┌──

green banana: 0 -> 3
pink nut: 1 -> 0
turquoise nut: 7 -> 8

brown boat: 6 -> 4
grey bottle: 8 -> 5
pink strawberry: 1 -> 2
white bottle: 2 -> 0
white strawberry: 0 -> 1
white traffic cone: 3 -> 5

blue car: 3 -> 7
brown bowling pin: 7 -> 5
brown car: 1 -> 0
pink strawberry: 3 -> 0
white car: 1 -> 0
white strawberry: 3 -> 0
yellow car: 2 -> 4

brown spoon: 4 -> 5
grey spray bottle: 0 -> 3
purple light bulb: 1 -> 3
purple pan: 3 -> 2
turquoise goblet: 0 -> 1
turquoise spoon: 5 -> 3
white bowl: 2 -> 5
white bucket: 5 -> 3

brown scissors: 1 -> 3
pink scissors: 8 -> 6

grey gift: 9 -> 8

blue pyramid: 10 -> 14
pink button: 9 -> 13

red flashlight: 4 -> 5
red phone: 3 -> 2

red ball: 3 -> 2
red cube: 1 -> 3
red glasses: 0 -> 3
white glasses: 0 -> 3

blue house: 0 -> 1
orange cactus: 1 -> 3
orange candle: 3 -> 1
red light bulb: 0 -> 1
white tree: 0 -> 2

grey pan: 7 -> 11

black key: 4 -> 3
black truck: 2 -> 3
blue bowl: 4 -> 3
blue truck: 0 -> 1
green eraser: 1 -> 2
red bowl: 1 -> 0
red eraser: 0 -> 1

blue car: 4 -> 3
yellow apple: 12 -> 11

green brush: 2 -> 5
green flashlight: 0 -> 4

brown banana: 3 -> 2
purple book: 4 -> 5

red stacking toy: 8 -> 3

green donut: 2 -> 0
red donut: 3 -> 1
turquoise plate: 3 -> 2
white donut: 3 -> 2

└──

● TASK REQUIREMENTS: Without omitting anything, set down all the entries above again.

● RESPONSE TO THE TASK:
green banana: 0 -> 3
pink nut: 1 -> 0
turquoise nut: 7 -> 8

brown boat: 6 -> 4
grey bottle: 8 -> 5
pink strawberry: 1 -> 2
white bottle: 2 -> 0
white strawberry: 0 -> 1
white traffic cone: 3 -> 5

blue car: 3 -> 7
brown bowling pin: 7 -> 5
brown car: 1 -> 0
pink strawberry: 3 -> 0
white car: 1 -> 0
white strawberry: 3 -> 0
yellow car: 2 -> 4

brown spoon: 4 -> 5
grey spray bottle: 0 -> 3
purple light bulb: 1 -> 3
purple pan: 3 -> 2
turquoise goblet: 0 -> 1
turquoise spoon: 5 -> 3
white bowl: 2 -> 5
white bucket: 5 -> 3

brown scissors: 1 -> 3
pink scissors: 8 -> 6

grey gift: 9 -> 8

blue pyramid: 10 -> 14
pink button: 9 -> 13

red flashlight: 4 -> 5
red phone: 3 -> 2

red ball: 3 -> 2
red cube: 1 -> 3
red glasses: 0 -> 3
white glasses: 0 -> 3

blue house: 0 -> 1
orange cactus: 1 -> 3
orange candle: 3 -> 1
red light bulb: 0 -> 1
white tree: 0 -> 2

grey pan: 7 -> 11

black key: 4 -> 3
black truck: 2 -> 3
blue bowl: 4 -> 3
blue truck: 0 -> 1
green eraser: 1 -> 2
red bowl: 1 -> 0
red eraser: 0 -> 1

blue car: 4 -> 3
yellow apple: 12 -> 11

green brush: 2 -> 5
green flashlight: 0 -> 4

brown banana: 3 -> 2
purple book: 4 -> 5

red stacking toy: 8 -> 3

green donut: 2 -> 0
red donut: 3 -> 1
turquoise plate: 3 -> 2
white donut: 3 -> 2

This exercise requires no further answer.